**What you need to do**
Set down exactly the lines below, starting at the one that contains "J1 pin 2: none -> GND" and ending at the one that contains "R13: none -> 68k (5V, N003)", with both of those lines included and nothing else.

**Record extracts**

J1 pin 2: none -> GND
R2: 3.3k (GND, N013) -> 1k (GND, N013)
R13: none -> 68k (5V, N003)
* * *
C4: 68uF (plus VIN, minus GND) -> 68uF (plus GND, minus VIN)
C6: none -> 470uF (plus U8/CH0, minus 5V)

**Problem solution**
J1 pin 2: none -> GND
R2: 3.3k (GND, N013) -> 1k (GND, N013)
R13: none -> 68k (5V, N003)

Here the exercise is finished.